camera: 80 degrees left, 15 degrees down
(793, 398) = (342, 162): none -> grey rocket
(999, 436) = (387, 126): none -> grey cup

****

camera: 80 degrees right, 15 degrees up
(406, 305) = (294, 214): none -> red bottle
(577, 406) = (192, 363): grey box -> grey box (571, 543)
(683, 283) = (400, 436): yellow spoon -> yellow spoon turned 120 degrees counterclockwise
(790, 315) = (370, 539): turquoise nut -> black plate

****

● What the task requires:
From the listing above, output exactly the run of lines that starts with the line containing "camera: 80 degrees left, 15 degrees down" and ends with the line containing "(999, 436) = (387, 126): none -> grey cup".

● Response for this exercise:
camera: 80 degrees left, 15 degrees down
(793, 398) = (342, 162): none -> grey rocket
(999, 436) = (387, 126): none -> grey cup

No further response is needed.